--- START ---

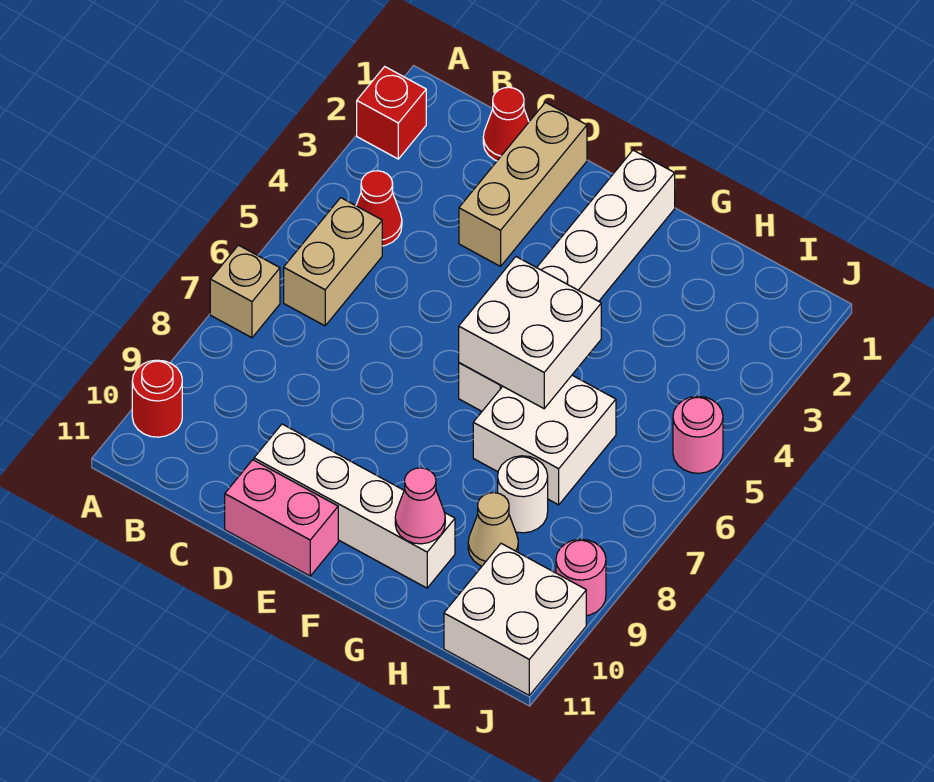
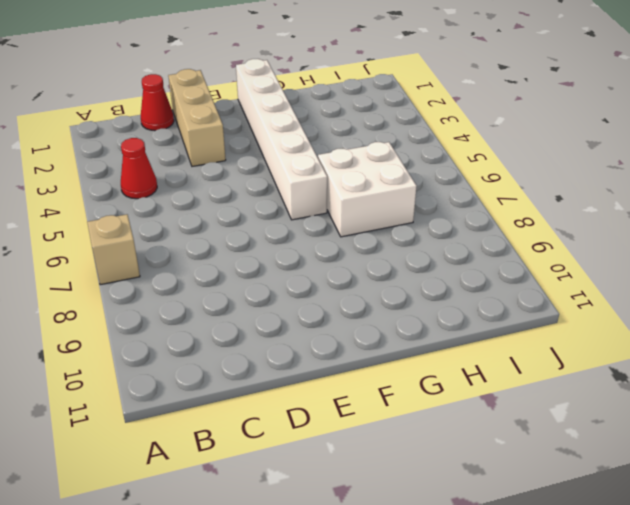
none -> red brick A2 level 1
none -> red round brick A10 level 1
none -> tan brick B5:B6 level 1

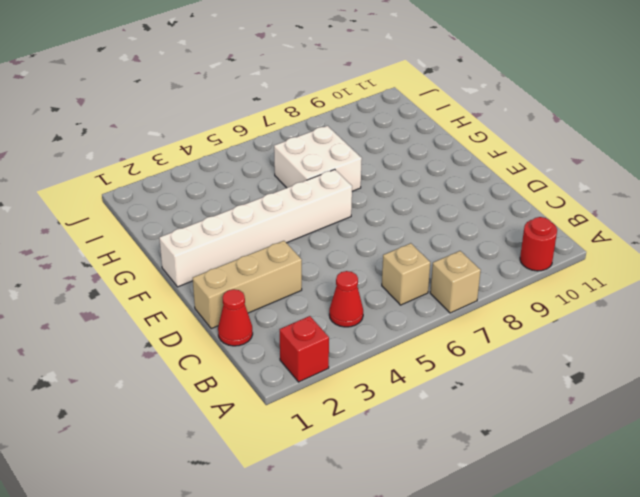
tan brick B6 level 1 -> tan brick B5:B6 level 1
none -> white brick D10:G10 level 1
none -> pink brick D11:E11 level 1
none -> white round brick H8 level 1

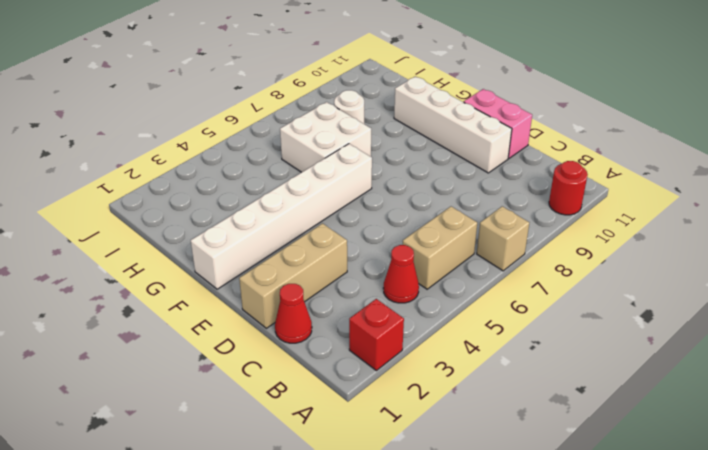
none -> tan cone H9 level 1
none -> white brick I10:J11 level 1
none -> pink round brick J5 level 1

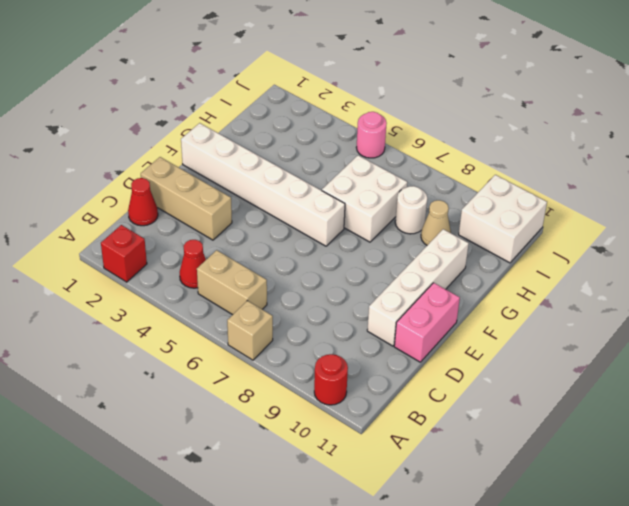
none -> pink round brick J9 level 1
none -> white brick F5:G6 level 2
none -> pink cone G10 level 2

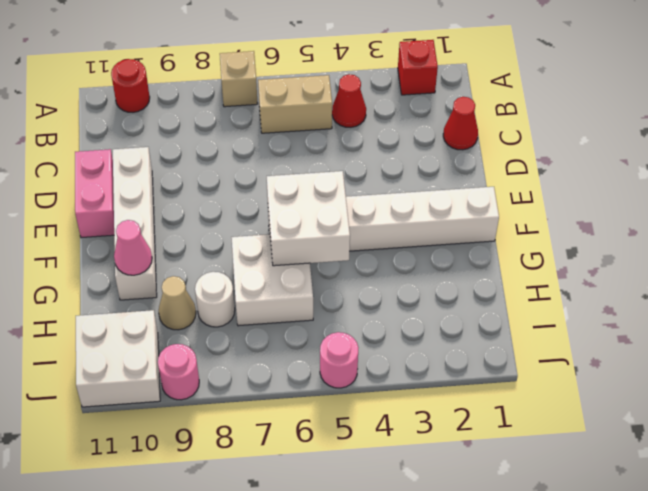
none -> tan brick D1:D3 level 1

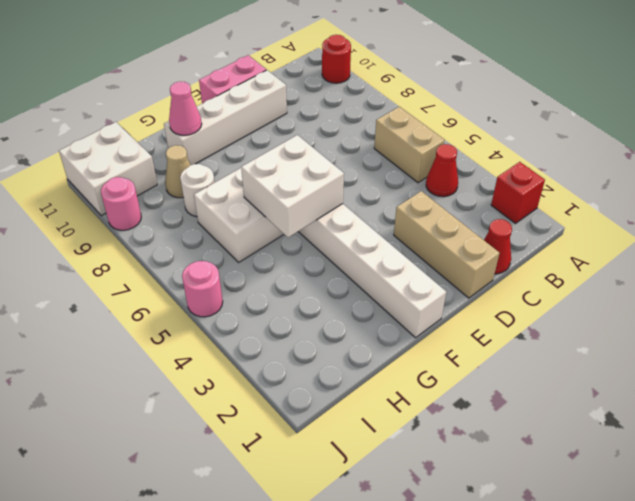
none -> tan brick A7 level 1

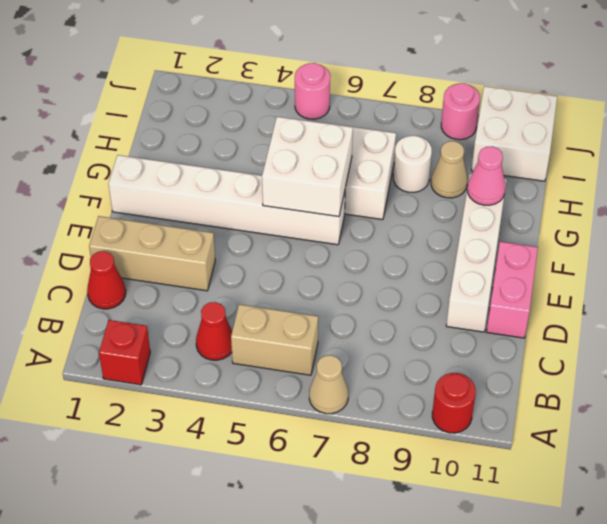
tan cone A7 level 1 -> tan brick A7 level 1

--- END ---

(Task instructions):
Please quote the records above exactly, beginning at the line that contains "none -> white brick F5:G6 level 2" and ending at their last line. Leave the pictures out.

(Output of the task):
none -> white brick F5:G6 level 2
none -> pink cone G10 level 2

none -> tan brick D1:D3 level 1

none -> tan brick A7 level 1

tan cone A7 level 1 -> tan brick A7 level 1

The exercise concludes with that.